Scene images with change listings
=-=-=

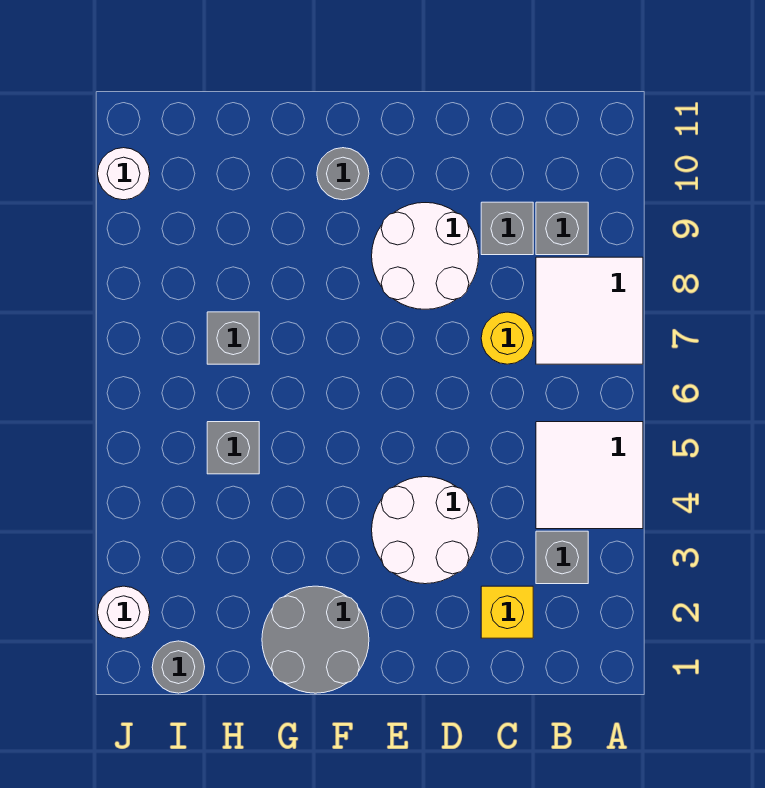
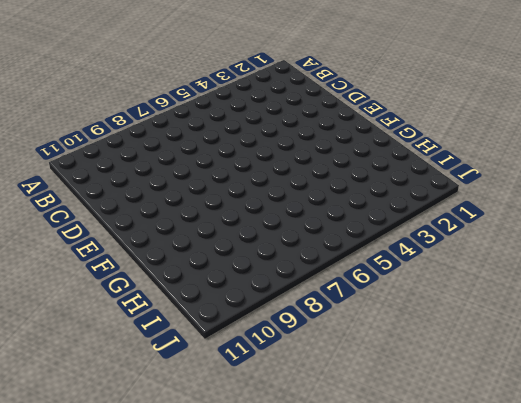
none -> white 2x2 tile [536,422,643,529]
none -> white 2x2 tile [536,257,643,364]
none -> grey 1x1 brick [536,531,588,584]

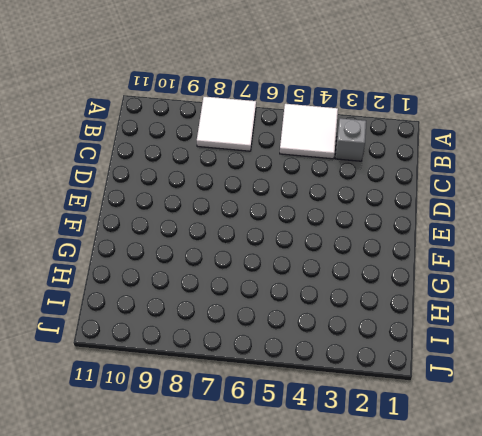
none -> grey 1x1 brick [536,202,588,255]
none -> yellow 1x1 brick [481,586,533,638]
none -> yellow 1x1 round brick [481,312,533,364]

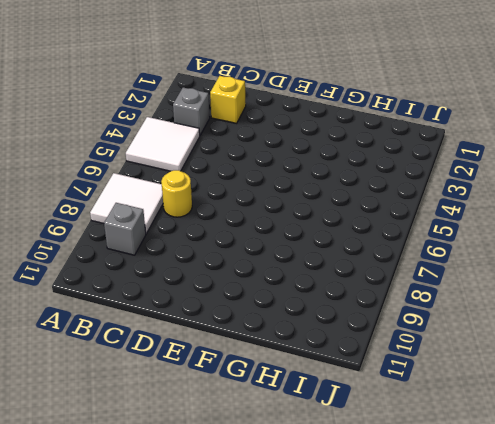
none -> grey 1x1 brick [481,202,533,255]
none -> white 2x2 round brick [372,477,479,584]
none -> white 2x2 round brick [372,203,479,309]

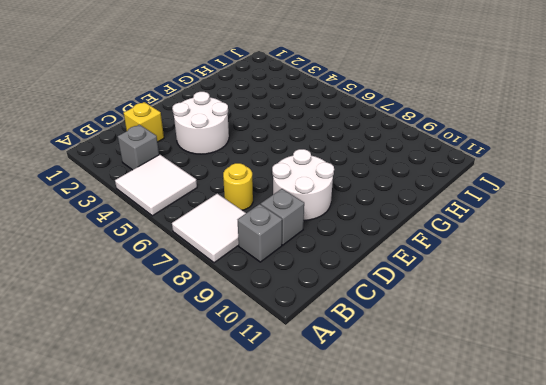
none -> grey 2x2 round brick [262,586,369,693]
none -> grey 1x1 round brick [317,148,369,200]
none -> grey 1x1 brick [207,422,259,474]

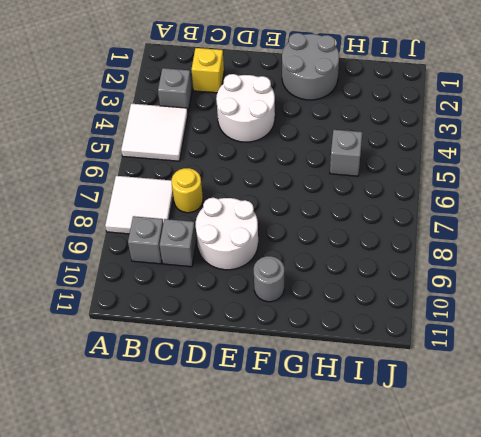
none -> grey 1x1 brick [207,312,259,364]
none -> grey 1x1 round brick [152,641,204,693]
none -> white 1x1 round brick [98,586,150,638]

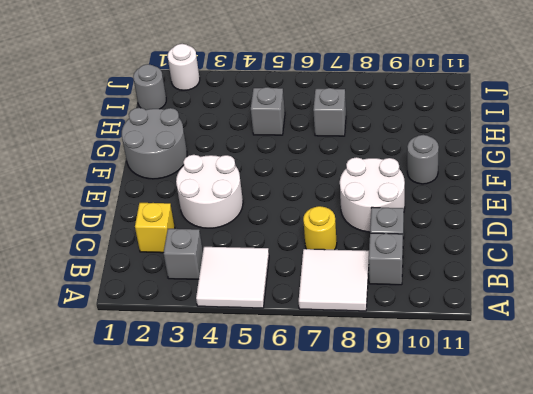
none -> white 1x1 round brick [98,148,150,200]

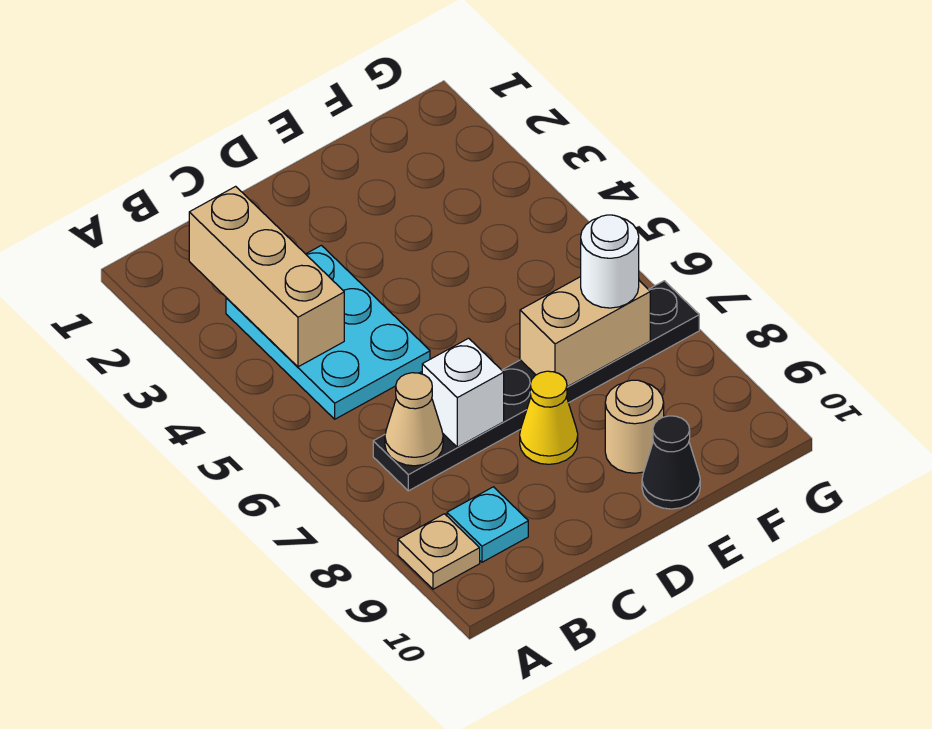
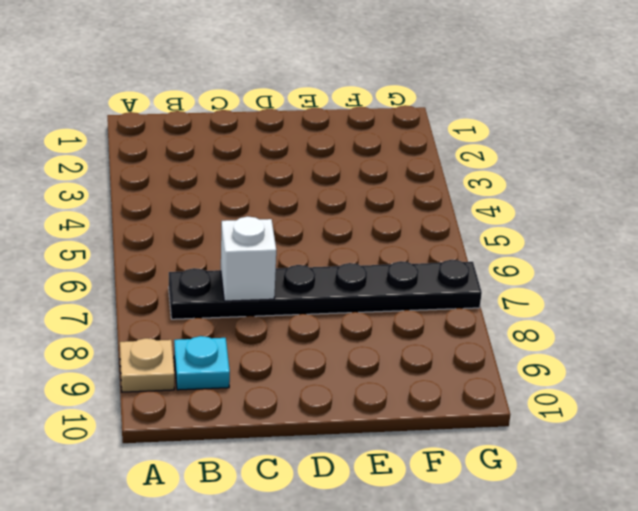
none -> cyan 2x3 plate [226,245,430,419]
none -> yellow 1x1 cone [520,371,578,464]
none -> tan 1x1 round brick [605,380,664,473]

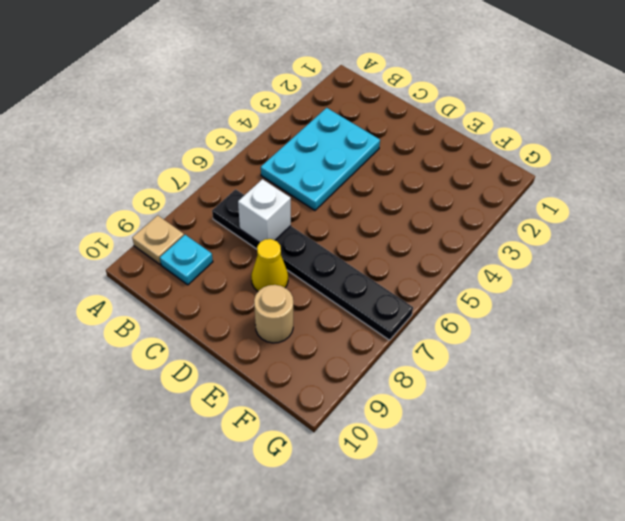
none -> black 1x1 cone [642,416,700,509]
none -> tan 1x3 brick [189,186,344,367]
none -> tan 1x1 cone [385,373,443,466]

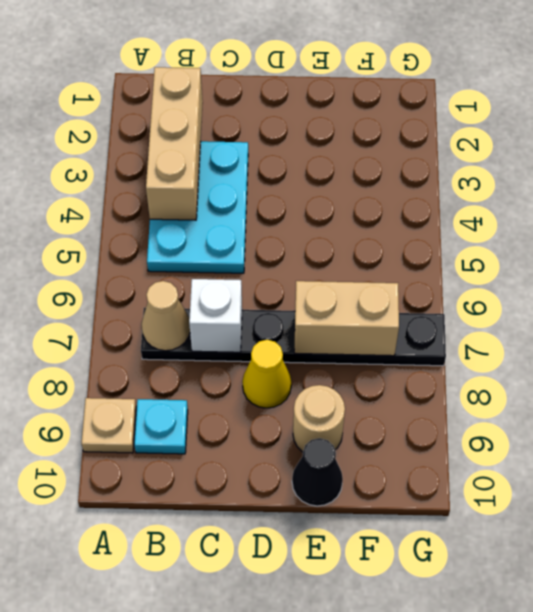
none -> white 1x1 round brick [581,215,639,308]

=-=-=

◆ **Exercise details**
Exclude all images, then retype the records above without alteration.

◆ **Exercise result**
none -> white 2x2 tile [536,422,643,529]
none -> white 2x2 tile [536,257,643,364]
none -> grey 1x1 brick [536,531,588,584]

none -> grey 1x1 brick [536,202,588,255]
none -> yellow 1x1 brick [481,586,533,638]
none -> yellow 1x1 round brick [481,312,533,364]

none -> grey 1x1 brick [481,202,533,255]
none -> white 2x2 round brick [372,477,479,584]
none -> white 2x2 round brick [372,203,479,309]

none -> grey 2x2 round brick [262,586,369,693]
none -> grey 1x1 round brick [317,148,369,200]
none -> grey 1x1 brick [207,422,259,474]

none -> grey 1x1 brick [207,312,259,364]
none -> grey 1x1 round brick [152,641,204,693]
none -> white 1x1 round brick [98,586,150,638]

none -> white 1x1 round brick [98,148,150,200]

none -> cyan 2x3 plate [226,245,430,419]
none -> yellow 1x1 cone [520,371,578,464]
none -> tan 1x1 round brick [605,380,664,473]

none -> black 1x1 cone [642,416,700,509]
none -> tan 1x3 brick [189,186,344,367]
none -> tan 1x1 cone [385,373,443,466]

none -> white 1x1 round brick [581,215,639,308]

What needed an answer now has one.